DIRECTION -
Copy out the text of every entry below word for word, leaving out the pictures.

────────────────────

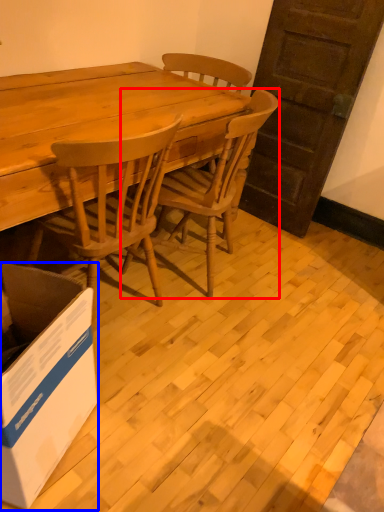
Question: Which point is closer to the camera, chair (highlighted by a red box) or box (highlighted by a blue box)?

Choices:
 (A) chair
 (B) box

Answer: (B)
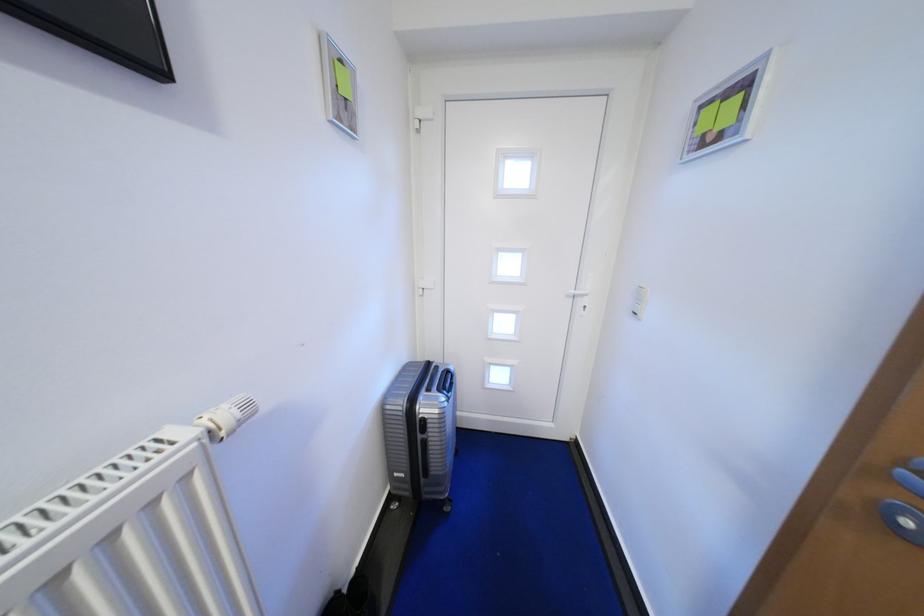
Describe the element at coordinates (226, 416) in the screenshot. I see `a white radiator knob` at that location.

────────────────────

EXERCISE OUTPUT -
Question: Which point is closer to the camera, chair (highlighted by a red box) or box (highlighted by a blue box)?

Choices:
 (A) chair
 (B) box

Answer: (B)
Describe the element at coordinates (226, 416) in the screenshot. I see `a white radiator knob` at that location.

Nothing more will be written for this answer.